▶ **EXERCISE DATA**

● ● ● ●

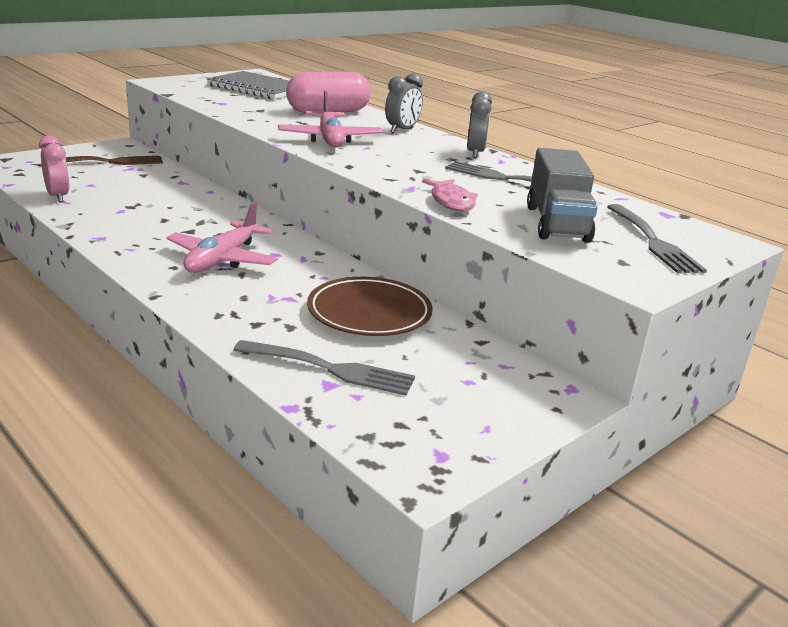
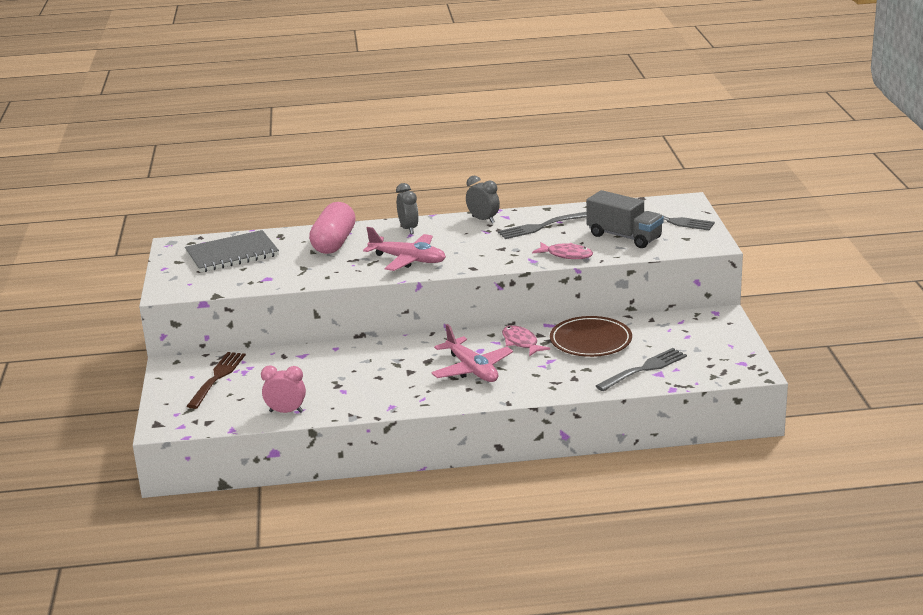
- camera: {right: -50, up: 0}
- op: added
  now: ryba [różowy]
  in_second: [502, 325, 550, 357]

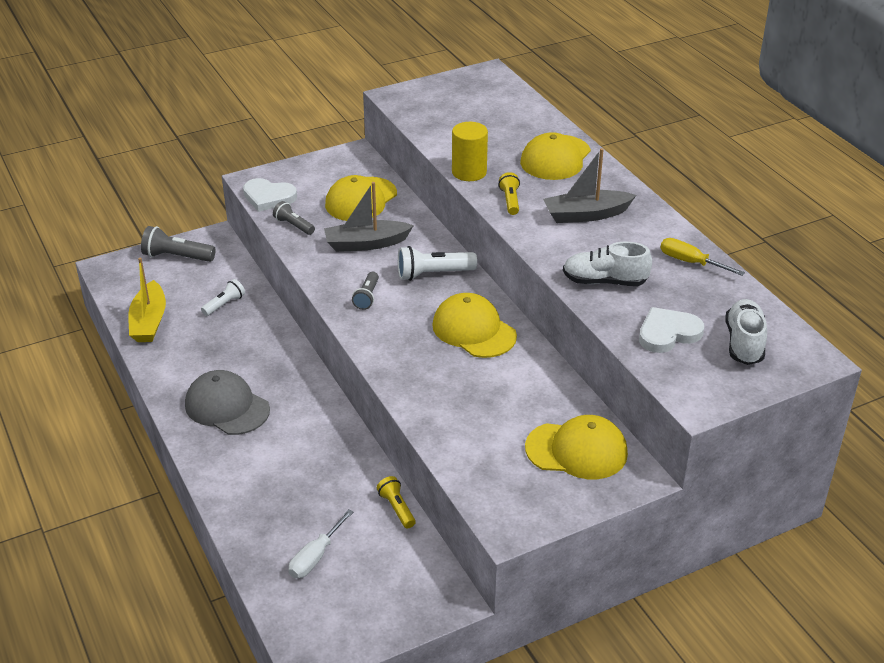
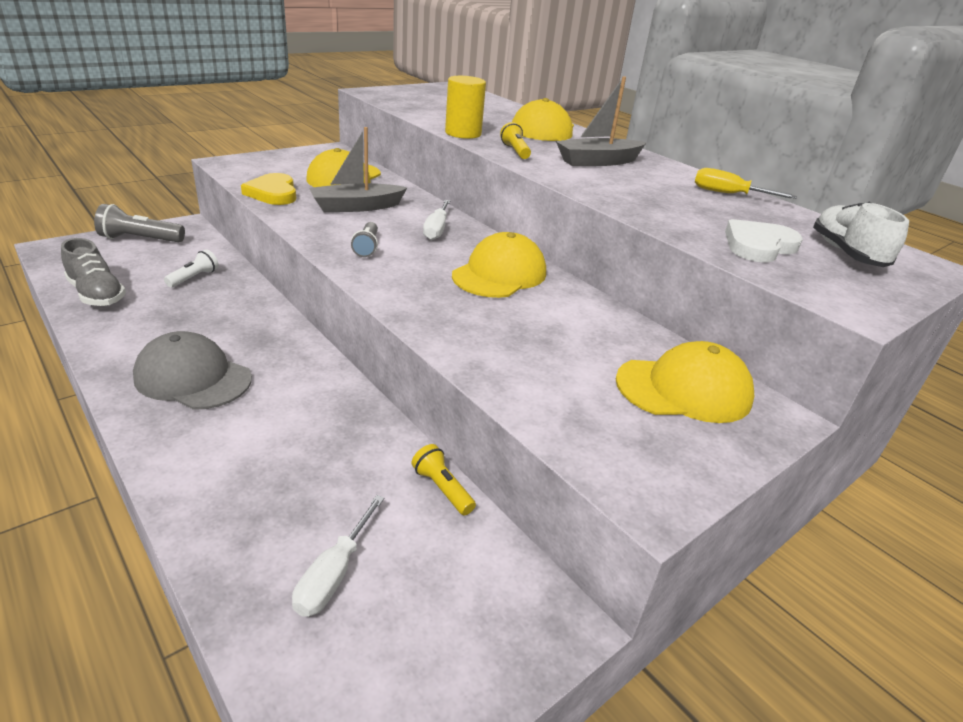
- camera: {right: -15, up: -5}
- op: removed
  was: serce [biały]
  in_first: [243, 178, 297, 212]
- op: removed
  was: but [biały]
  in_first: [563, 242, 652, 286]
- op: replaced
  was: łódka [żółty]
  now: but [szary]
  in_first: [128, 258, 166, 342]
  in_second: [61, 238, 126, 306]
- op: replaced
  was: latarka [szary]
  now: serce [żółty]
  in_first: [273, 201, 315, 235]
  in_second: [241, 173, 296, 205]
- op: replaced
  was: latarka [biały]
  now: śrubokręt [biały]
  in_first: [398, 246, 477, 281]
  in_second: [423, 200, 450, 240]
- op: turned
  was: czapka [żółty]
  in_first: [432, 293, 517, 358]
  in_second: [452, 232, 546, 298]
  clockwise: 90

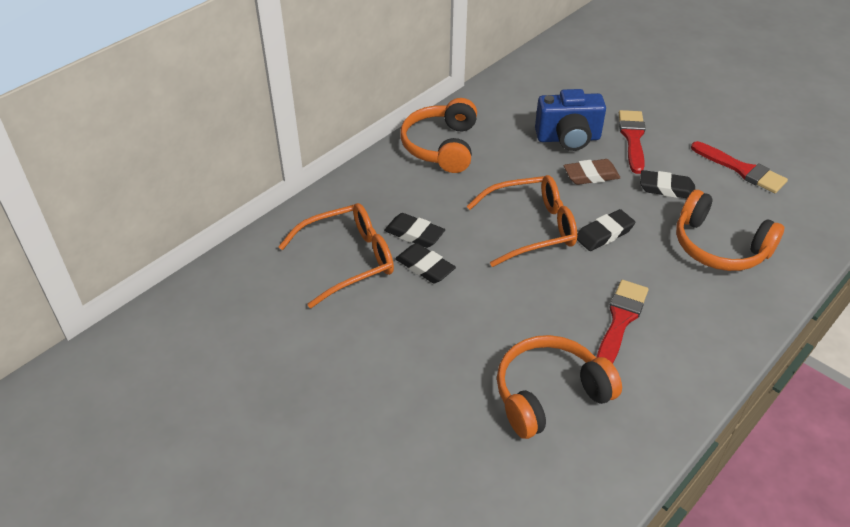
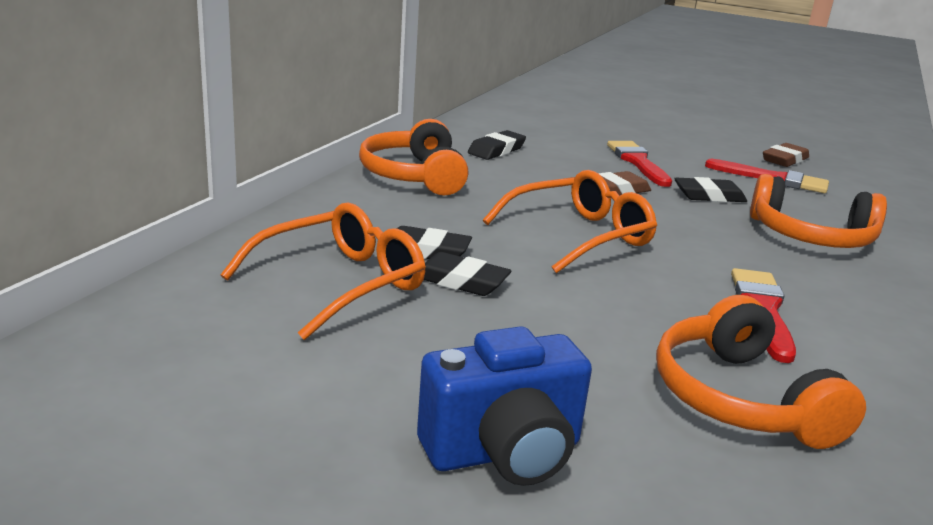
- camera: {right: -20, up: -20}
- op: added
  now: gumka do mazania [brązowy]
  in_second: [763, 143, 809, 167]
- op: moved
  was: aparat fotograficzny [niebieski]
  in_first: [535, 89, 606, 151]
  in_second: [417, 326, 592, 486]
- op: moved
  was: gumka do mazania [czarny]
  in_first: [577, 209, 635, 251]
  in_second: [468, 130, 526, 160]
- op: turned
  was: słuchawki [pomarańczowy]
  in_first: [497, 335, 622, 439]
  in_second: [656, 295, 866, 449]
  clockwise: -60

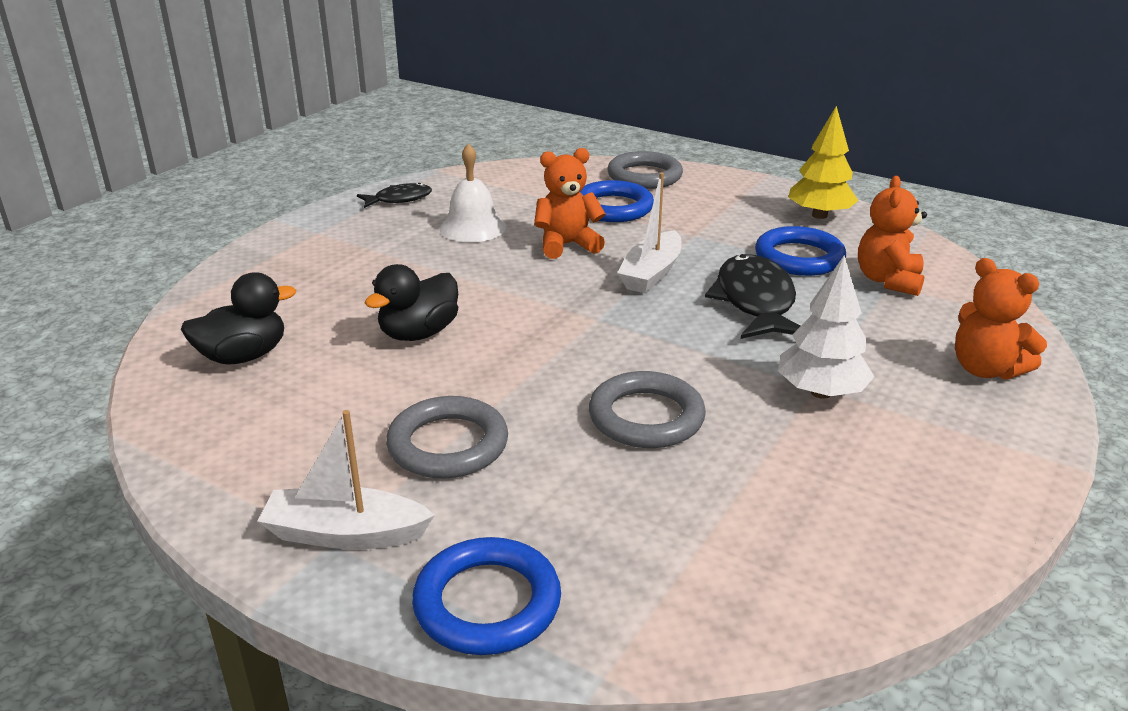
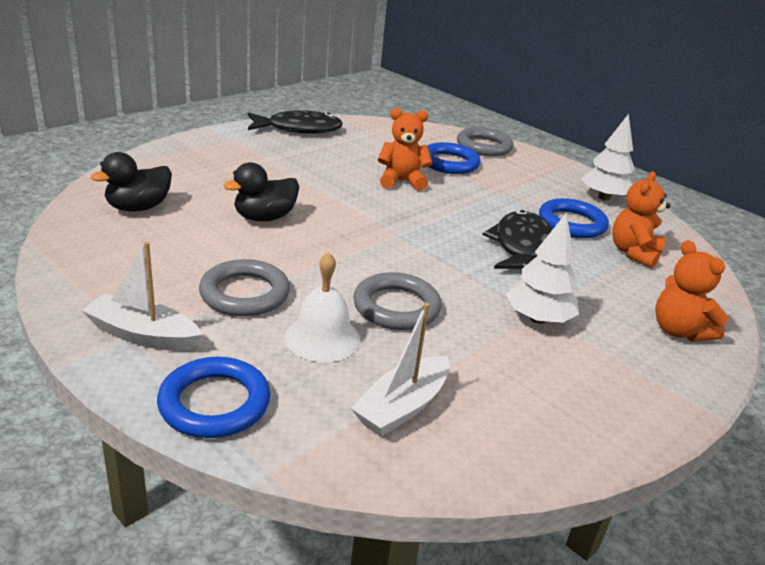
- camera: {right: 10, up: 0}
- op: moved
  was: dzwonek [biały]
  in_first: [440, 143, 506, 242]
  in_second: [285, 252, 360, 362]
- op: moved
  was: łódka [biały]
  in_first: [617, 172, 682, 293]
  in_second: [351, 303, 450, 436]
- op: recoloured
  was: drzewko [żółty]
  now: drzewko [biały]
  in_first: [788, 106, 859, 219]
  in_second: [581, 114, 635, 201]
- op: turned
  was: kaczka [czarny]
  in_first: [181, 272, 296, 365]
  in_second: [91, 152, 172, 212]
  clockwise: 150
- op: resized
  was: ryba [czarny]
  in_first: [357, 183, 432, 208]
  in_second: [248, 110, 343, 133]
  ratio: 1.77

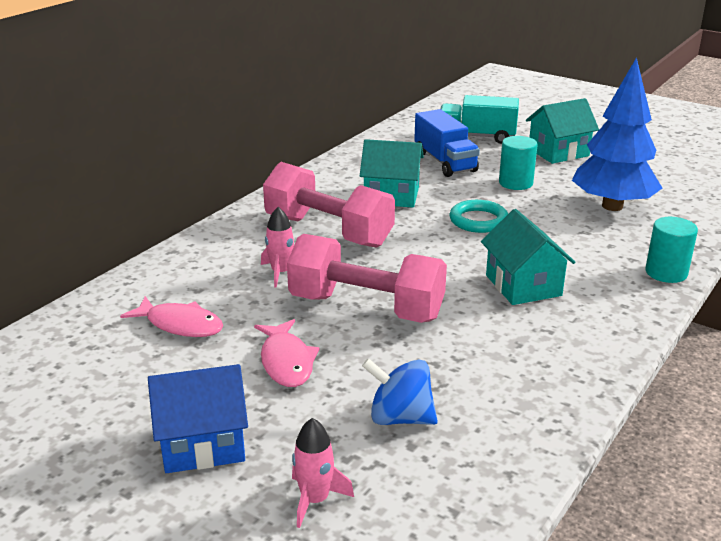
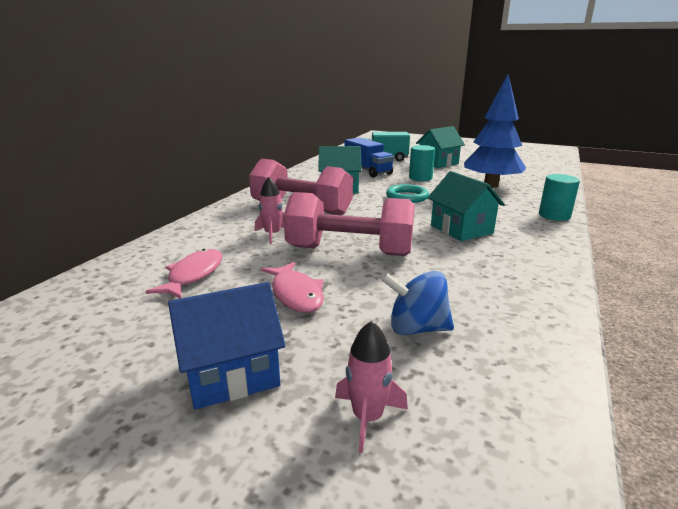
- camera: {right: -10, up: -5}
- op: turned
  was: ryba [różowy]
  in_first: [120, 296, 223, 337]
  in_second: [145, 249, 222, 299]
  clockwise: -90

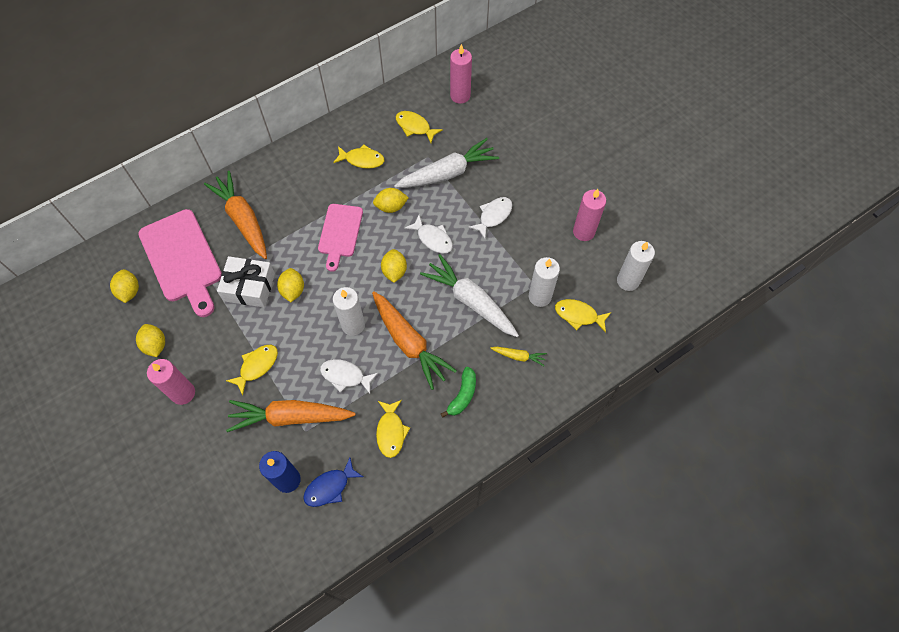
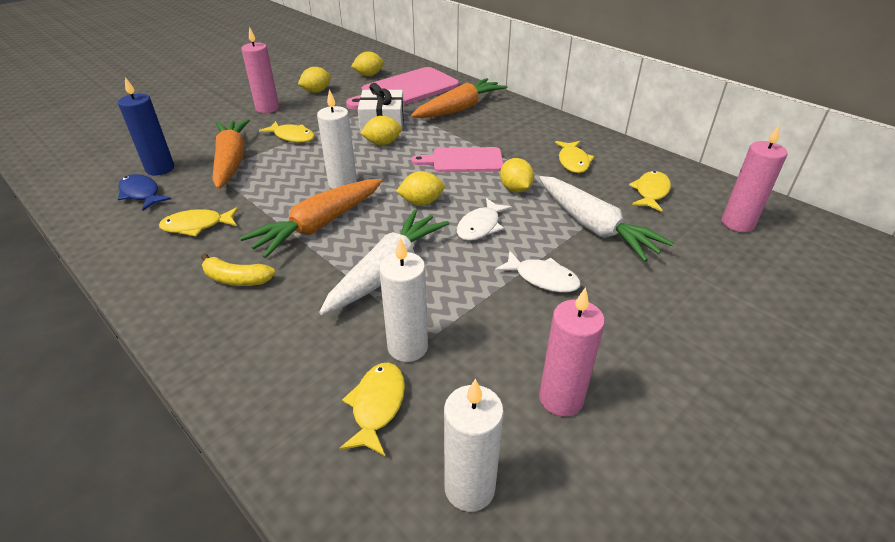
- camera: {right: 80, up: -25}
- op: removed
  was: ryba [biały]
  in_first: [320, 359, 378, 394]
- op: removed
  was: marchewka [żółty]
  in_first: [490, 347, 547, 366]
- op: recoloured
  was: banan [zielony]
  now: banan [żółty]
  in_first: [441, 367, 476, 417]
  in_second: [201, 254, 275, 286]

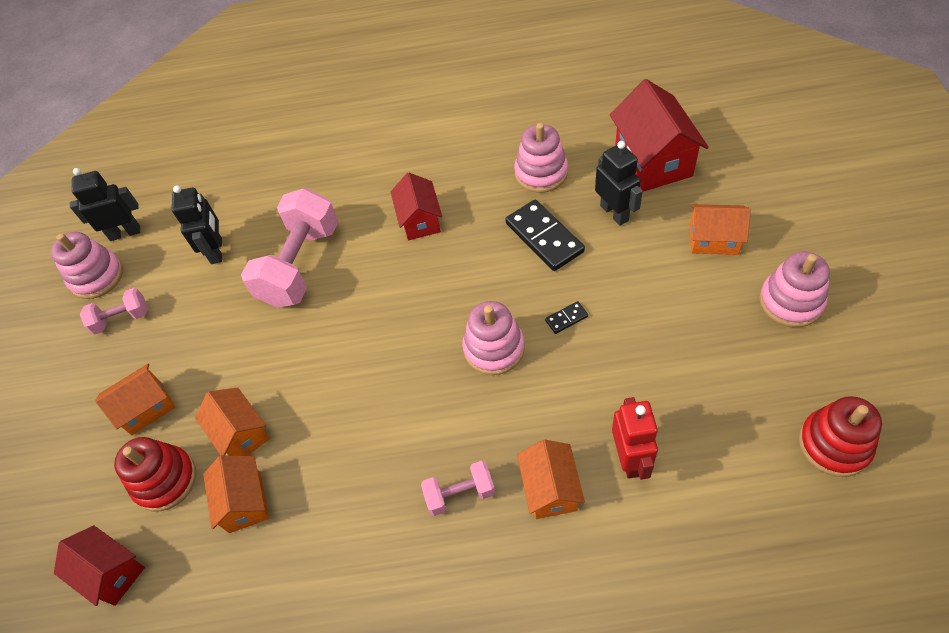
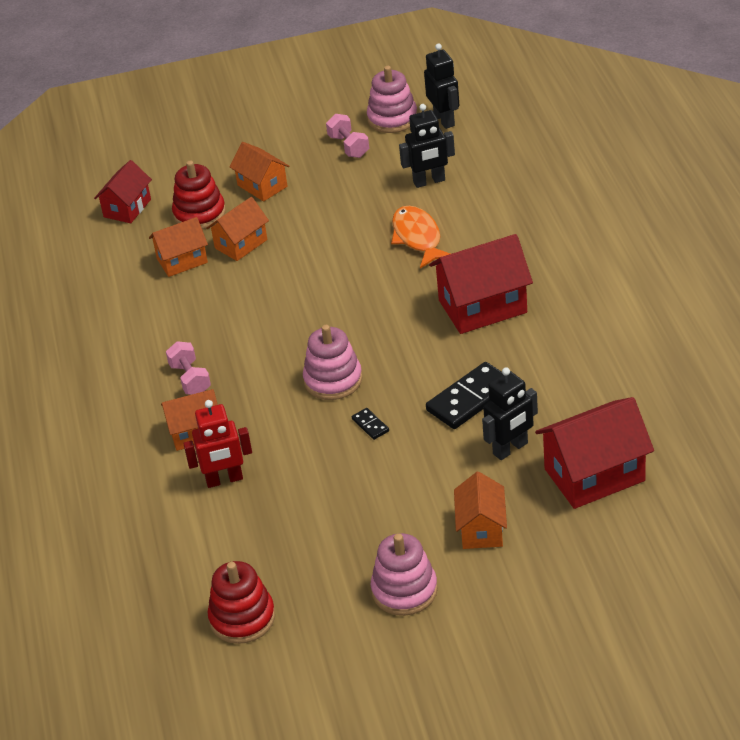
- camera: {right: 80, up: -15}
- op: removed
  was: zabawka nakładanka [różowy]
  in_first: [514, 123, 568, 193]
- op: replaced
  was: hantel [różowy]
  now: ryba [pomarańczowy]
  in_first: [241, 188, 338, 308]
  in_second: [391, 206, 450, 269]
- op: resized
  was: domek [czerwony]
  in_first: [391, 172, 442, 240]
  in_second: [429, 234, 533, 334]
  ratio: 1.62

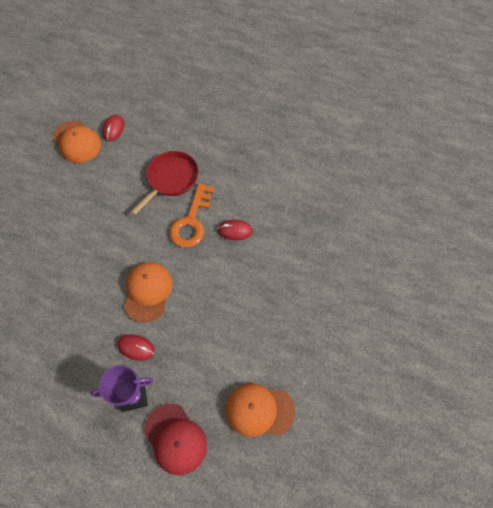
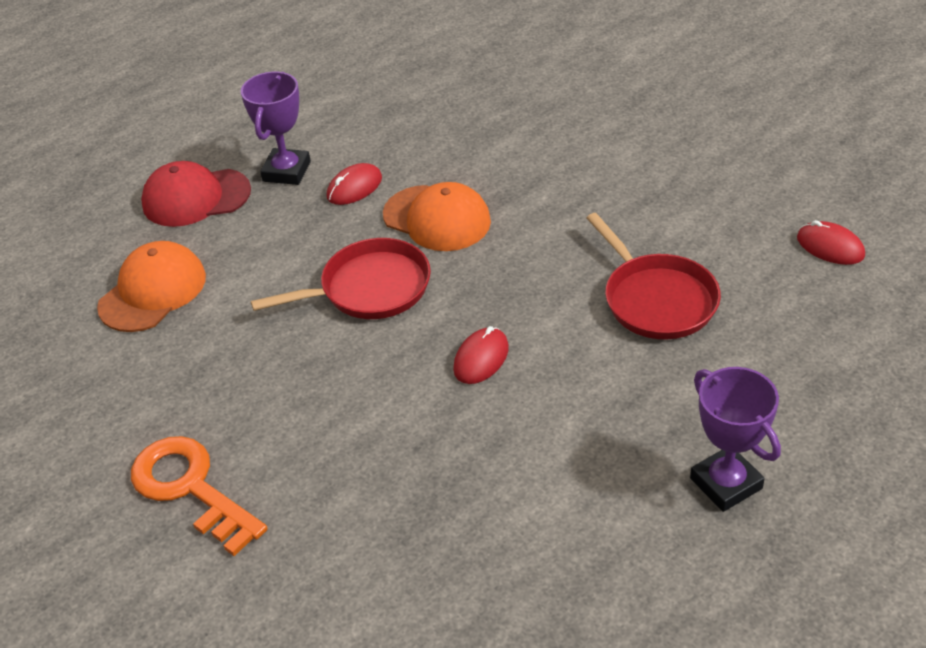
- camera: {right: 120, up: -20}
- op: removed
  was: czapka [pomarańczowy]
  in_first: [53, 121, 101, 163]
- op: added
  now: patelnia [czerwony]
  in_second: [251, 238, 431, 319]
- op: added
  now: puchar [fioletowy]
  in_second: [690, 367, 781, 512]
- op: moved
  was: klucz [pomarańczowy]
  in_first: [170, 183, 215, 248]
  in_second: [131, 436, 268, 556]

● ● ● ●

▶ **TASK ITEM**
Before copying, set the pictures aside; then give the records again exactly.

▶ **YOUR SOLUTION**
- camera: {right: -50, up: 0}
- op: added
  now: ryba [różowy]
  in_second: [502, 325, 550, 357]

- camera: {right: -15, up: -5}
- op: removed
  was: serce [biały]
  in_first: [243, 178, 297, 212]
- op: removed
  was: but [biały]
  in_first: [563, 242, 652, 286]
- op: replaced
  was: łódka [żółty]
  now: but [szary]
  in_first: [128, 258, 166, 342]
  in_second: [61, 238, 126, 306]
- op: replaced
  was: latarka [szary]
  now: serce [żółty]
  in_first: [273, 201, 315, 235]
  in_second: [241, 173, 296, 205]
- op: replaced
  was: latarka [biały]
  now: śrubokręt [biały]
  in_first: [398, 246, 477, 281]
  in_second: [423, 200, 450, 240]
- op: turned
  was: czapka [żółty]
  in_first: [432, 293, 517, 358]
  in_second: [452, 232, 546, 298]
  clockwise: 90

- camera: {right: -20, up: -20}
- op: added
  now: gumka do mazania [brązowy]
  in_second: [763, 143, 809, 167]
- op: moved
  was: aparat fotograficzny [niebieski]
  in_first: [535, 89, 606, 151]
  in_second: [417, 326, 592, 486]
- op: moved
  was: gumka do mazania [czarny]
  in_first: [577, 209, 635, 251]
  in_second: [468, 130, 526, 160]
- op: turned
  was: słuchawki [pomarańczowy]
  in_first: [497, 335, 622, 439]
  in_second: [656, 295, 866, 449]
  clockwise: -60

- camera: {right: 10, up: 0}
- op: moved
  was: dzwonek [biały]
  in_first: [440, 143, 506, 242]
  in_second: [285, 252, 360, 362]
- op: moved
  was: łódka [biały]
  in_first: [617, 172, 682, 293]
  in_second: [351, 303, 450, 436]
- op: recoloured
  was: drzewko [żółty]
  now: drzewko [biały]
  in_first: [788, 106, 859, 219]
  in_second: [581, 114, 635, 201]
- op: turned
  was: kaczka [czarny]
  in_first: [181, 272, 296, 365]
  in_second: [91, 152, 172, 212]
  clockwise: 150
- op: resized
  was: ryba [czarny]
  in_first: [357, 183, 432, 208]
  in_second: [248, 110, 343, 133]
  ratio: 1.77

- camera: {right: -10, up: -5}
- op: turned
  was: ryba [różowy]
  in_first: [120, 296, 223, 337]
  in_second: [145, 249, 222, 299]
  clockwise: -90

- camera: {right: 80, up: -25}
- op: removed
  was: ryba [biały]
  in_first: [320, 359, 378, 394]
- op: removed
  was: marchewka [żółty]
  in_first: [490, 347, 547, 366]
- op: recoloured
  was: banan [zielony]
  now: banan [żółty]
  in_first: [441, 367, 476, 417]
  in_second: [201, 254, 275, 286]

- camera: {right: 80, up: -15}
- op: removed
  was: zabawka nakładanka [różowy]
  in_first: [514, 123, 568, 193]
- op: replaced
  was: hantel [różowy]
  now: ryba [pomarańczowy]
  in_first: [241, 188, 338, 308]
  in_second: [391, 206, 450, 269]
- op: resized
  was: domek [czerwony]
  in_first: [391, 172, 442, 240]
  in_second: [429, 234, 533, 334]
  ratio: 1.62

- camera: {right: 120, up: -20}
- op: removed
  was: czapka [pomarańczowy]
  in_first: [53, 121, 101, 163]
- op: added
  now: patelnia [czerwony]
  in_second: [251, 238, 431, 319]
- op: added
  now: puchar [fioletowy]
  in_second: [690, 367, 781, 512]
- op: moved
  was: klucz [pomarańczowy]
  in_first: [170, 183, 215, 248]
  in_second: [131, 436, 268, 556]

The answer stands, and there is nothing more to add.